▸ Available records:
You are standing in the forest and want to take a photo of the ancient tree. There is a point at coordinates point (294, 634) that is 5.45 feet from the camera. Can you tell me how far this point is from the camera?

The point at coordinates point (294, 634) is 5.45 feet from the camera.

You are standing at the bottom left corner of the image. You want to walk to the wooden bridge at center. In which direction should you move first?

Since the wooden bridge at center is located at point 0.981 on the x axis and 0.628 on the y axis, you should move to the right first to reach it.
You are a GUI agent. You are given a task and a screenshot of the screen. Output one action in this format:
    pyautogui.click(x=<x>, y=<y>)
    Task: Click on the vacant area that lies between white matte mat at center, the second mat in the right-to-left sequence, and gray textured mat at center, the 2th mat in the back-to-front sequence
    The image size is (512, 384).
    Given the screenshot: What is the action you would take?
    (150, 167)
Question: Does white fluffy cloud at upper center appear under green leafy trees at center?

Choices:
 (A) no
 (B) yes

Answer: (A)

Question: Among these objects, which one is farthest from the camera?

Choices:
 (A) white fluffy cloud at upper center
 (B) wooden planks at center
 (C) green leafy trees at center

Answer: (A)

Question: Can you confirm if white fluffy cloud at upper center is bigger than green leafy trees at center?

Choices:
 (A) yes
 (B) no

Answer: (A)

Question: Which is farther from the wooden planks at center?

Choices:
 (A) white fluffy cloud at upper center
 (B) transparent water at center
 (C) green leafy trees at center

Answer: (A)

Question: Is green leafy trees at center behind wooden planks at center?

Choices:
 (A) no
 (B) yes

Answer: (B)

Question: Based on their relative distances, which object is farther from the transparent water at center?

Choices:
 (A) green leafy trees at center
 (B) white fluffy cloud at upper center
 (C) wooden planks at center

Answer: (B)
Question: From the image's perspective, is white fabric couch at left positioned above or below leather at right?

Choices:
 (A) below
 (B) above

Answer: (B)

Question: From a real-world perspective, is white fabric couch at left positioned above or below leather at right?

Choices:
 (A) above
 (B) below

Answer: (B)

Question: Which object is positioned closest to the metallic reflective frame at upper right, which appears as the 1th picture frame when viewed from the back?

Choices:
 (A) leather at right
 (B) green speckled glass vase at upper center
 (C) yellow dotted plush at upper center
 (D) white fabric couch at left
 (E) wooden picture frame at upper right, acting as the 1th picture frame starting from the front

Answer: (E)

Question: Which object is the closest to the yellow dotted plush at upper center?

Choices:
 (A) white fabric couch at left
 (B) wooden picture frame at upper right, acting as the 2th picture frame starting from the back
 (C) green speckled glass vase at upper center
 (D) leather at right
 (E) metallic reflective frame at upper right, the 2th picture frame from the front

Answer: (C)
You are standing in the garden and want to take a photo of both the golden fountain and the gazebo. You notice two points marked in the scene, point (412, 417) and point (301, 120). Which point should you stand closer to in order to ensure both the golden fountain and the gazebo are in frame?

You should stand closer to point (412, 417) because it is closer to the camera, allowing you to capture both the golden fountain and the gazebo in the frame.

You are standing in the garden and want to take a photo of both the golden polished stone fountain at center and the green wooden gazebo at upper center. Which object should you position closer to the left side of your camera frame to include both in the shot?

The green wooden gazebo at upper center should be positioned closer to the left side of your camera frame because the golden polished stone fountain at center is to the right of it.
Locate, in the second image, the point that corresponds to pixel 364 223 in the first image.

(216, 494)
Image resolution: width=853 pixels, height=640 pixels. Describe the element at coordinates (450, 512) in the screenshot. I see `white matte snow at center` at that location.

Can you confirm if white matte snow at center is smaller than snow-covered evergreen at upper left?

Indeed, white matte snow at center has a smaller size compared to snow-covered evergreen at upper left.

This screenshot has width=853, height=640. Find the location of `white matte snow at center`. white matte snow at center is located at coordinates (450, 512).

▸ Your instructions:
Could you reproduce the data above with each "wooden planks at center" changed to "wooden boards at center" and nothing else altered?

▸ Reply to the task:
You are standing in the forest and want to take a photo of the ancient tree. There is a point at coordinates point (294, 634) that is 5.45 feet from the camera. Can you tell me how far this point is from the camera?

The point at coordinates point (294, 634) is 5.45 feet from the camera.

You are standing at the bottom left corner of the image. You want to walk to the wooden bridge at center. In which direction should you move first?

Since the wooden bridge at center is located at point 0.981 on the x axis and 0.628 on the y axis, you should move to the right first to reach it.
You are a GUI agent. You are given a task and a screenshot of the screen. Output one action in this format:
    pyautogui.click(x=<x>, y=<y>)
    Task: Click on the vacant area that lies between white matte mat at center, the second mat in the right-to-left sequence, and gray textured mat at center, the 2th mat in the back-to-front sequence
    The image size is (512, 384).
    Given the screenshot: What is the action you would take?
    (150, 167)
Question: Does white fluffy cloud at upper center appear under green leafy trees at center?

Choices:
 (A) no
 (B) yes

Answer: (A)

Question: Among these objects, which one is farthest from the camera?

Choices:
 (A) white fluffy cloud at upper center
 (B) wooden boards at center
 (C) green leafy trees at center

Answer: (A)

Question: Can you confirm if white fluffy cloud at upper center is bigger than green leafy trees at center?

Choices:
 (A) yes
 (B) no

Answer: (A)

Question: Which is farther from the wooden boards at center?

Choices:
 (A) white fluffy cloud at upper center
 (B) transparent water at center
 (C) green leafy trees at center

Answer: (A)

Question: Is green leafy trees at center behind wooden boards at center?

Choices:
 (A) no
 (B) yes

Answer: (B)

Question: Based on their relative distances, which object is farther from the transparent water at center?

Choices:
 (A) green leafy trees at center
 (B) white fluffy cloud at upper center
 (C) wooden boards at center

Answer: (B)
Question: From the image's perspective, is white fabric couch at left positioned above or below leather at right?

Choices:
 (A) below
 (B) above

Answer: (B)

Question: From a real-world perspective, is white fabric couch at left positioned above or below leather at right?

Choices:
 (A) above
 (B) below

Answer: (B)

Question: Which object is positioned closest to the metallic reflective frame at upper right, which appears as the 1th picture frame when viewed from the back?

Choices:
 (A) leather at right
 (B) green speckled glass vase at upper center
 (C) yellow dotted plush at upper center
 (D) white fabric couch at left
 (E) wooden picture frame at upper right, acting as the 1th picture frame starting from the front

Answer: (E)

Question: Which object is the closest to the yellow dotted plush at upper center?

Choices:
 (A) white fabric couch at left
 (B) wooden picture frame at upper right, acting as the 2th picture frame starting from the back
 (C) green speckled glass vase at upper center
 (D) leather at right
 (E) metallic reflective frame at upper right, the 2th picture frame from the front

Answer: (C)
You are standing in the garden and want to take a photo of both the golden fountain and the gazebo. You notice two points marked in the scene, point (412, 417) and point (301, 120). Which point should you stand closer to in order to ensure both the golden fountain and the gazebo are in frame?

You should stand closer to point (412, 417) because it is closer to the camera, allowing you to capture both the golden fountain and the gazebo in the frame.

You are standing in the garden and want to take a photo of both the golden polished stone fountain at center and the green wooden gazebo at upper center. Which object should you position closer to the left side of your camera frame to include both in the shot?

The green wooden gazebo at upper center should be positioned closer to the left side of your camera frame because the golden polished stone fountain at center is to the right of it.
Locate, in the second image, the point that corresponds to pixel 364 223 in the first image.

(216, 494)
Image resolution: width=853 pixels, height=640 pixels. Describe the element at coordinates (450, 512) in the screenshot. I see `white matte snow at center` at that location.

Can you confirm if white matte snow at center is smaller than snow-covered evergreen at upper left?

Indeed, white matte snow at center has a smaller size compared to snow-covered evergreen at upper left.

This screenshot has width=853, height=640. Find the location of `white matte snow at center`. white matte snow at center is located at coordinates (450, 512).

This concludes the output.